== Assigned task ==
A word-for-word transcript of the closing lines is required: from the one with "blue fish [102,331,171,357]" through the final line of the data.

== Object state comparisons ==
====
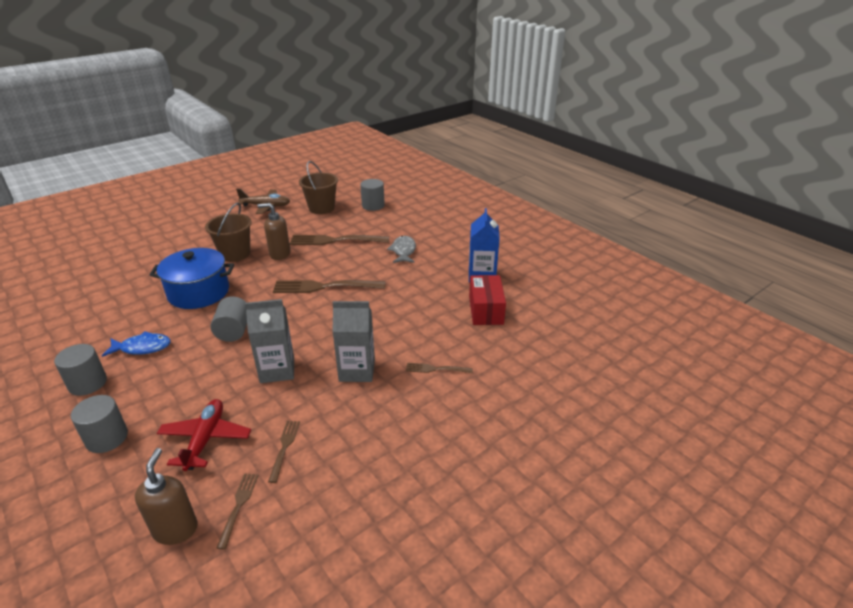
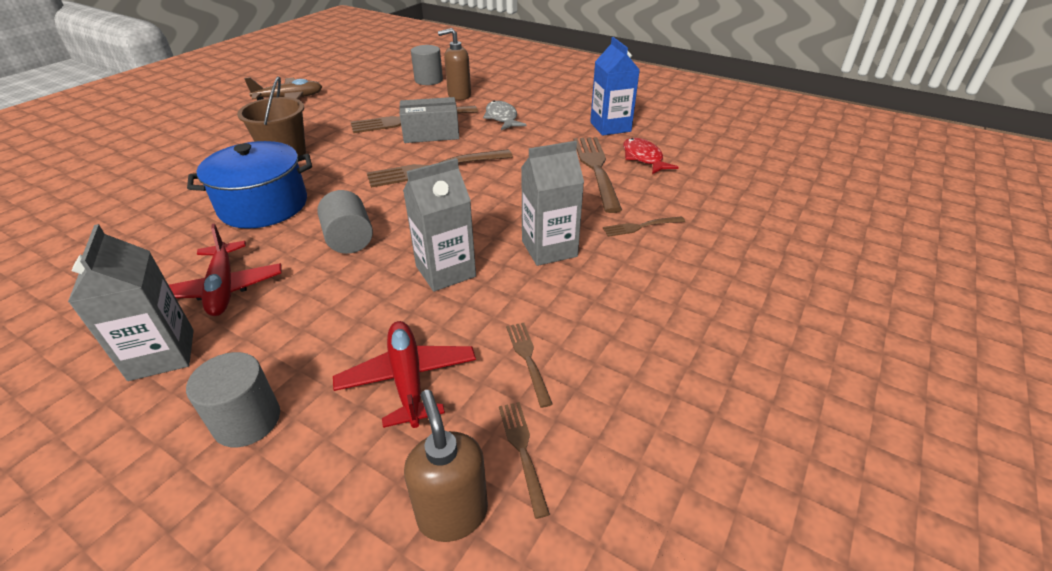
camera: 20 degrees left, 5 degrees up
grey cylinder [54,344,107,396] -> grey carton [68,224,194,381]
blue fish [102,331,171,357] -> red plane [169,224,282,316]
brown soap dispenser [257,203,290,260] -> brown soap dispenser moved to [438,28,471,100]
brown bucket [299,161,338,214] -> none
red box [469,275,506,325] -> red fish [623,138,679,174]
none -> grey box [399,97,459,143]
none -> brown fork [574,137,622,213]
====
== Result of the exercise ==
blue fish [102,331,171,357] -> red plane [169,224,282,316]
brown soap dispenser [257,203,290,260] -> brown soap dispenser moved to [438,28,471,100]
brown bucket [299,161,338,214] -> none
red box [469,275,506,325] -> red fish [623,138,679,174]
none -> grey box [399,97,459,143]
none -> brown fork [574,137,622,213]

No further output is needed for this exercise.